WHAT TO PRODUCE:
The data below is to be written out exactly, with no pictures.

GIVEN INFORMATION:
== == ==

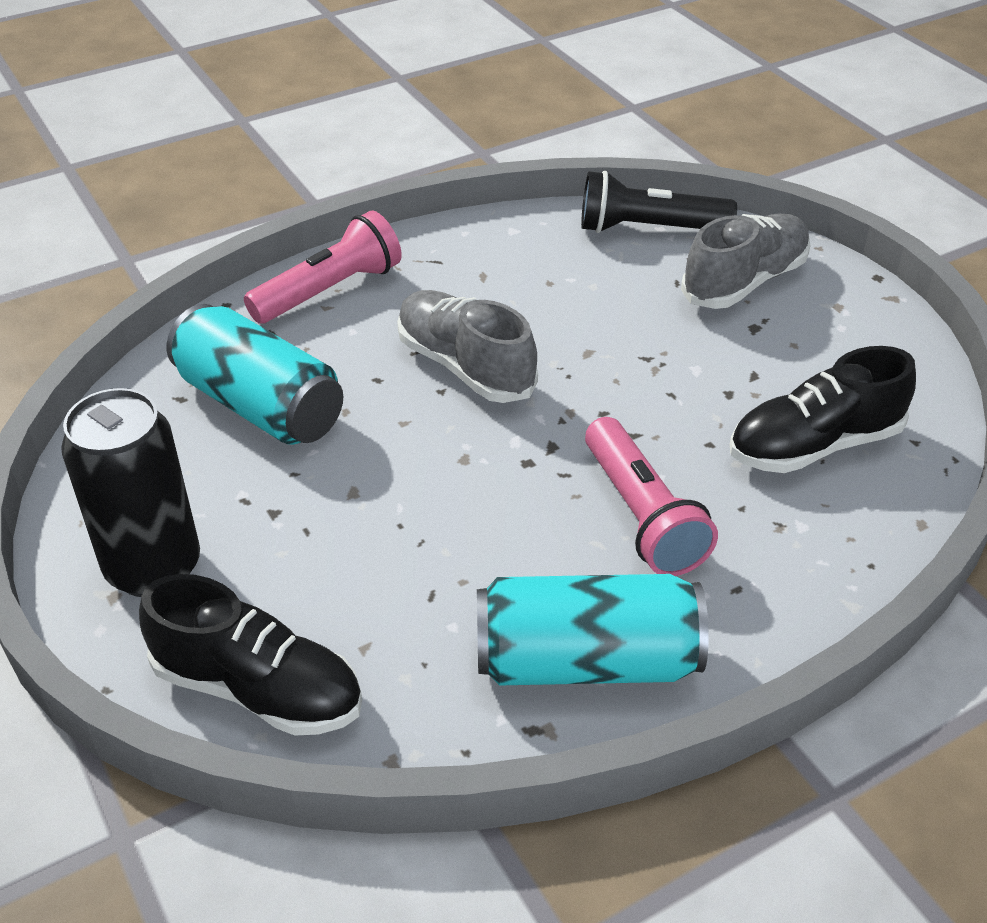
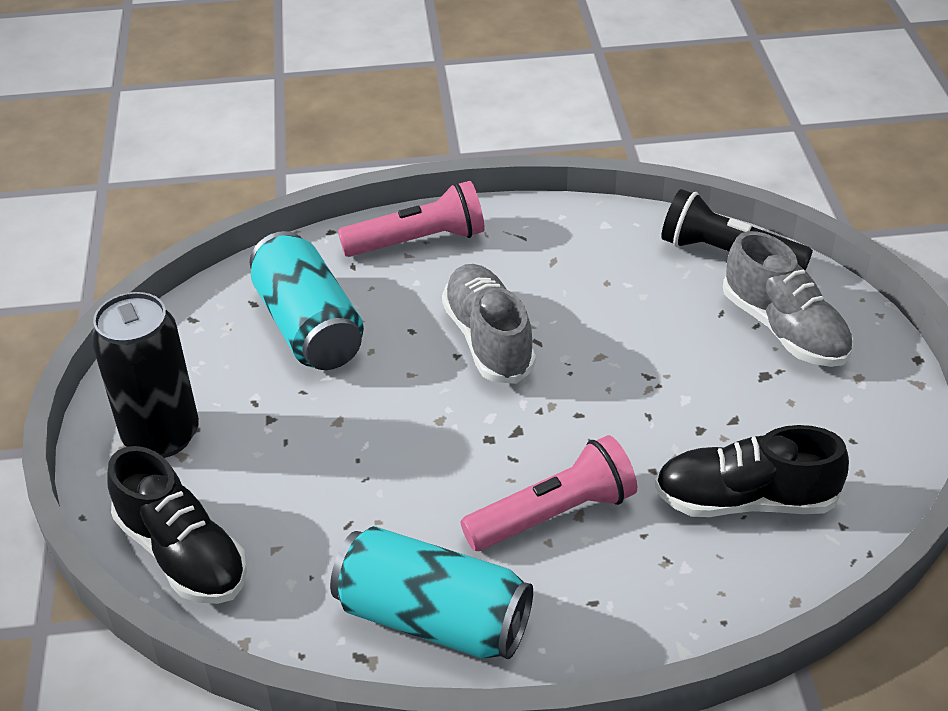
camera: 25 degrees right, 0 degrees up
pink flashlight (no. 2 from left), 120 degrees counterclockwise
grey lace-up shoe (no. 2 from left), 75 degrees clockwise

== == ==

RESPONSE FOR THIS EXERCISE:
camera: 25 degrees right, 0 degrees up
pink flashlight (no. 2 from left), 120 degrees counterclockwise
grey lace-up shoe (no. 2 from left), 75 degrees clockwise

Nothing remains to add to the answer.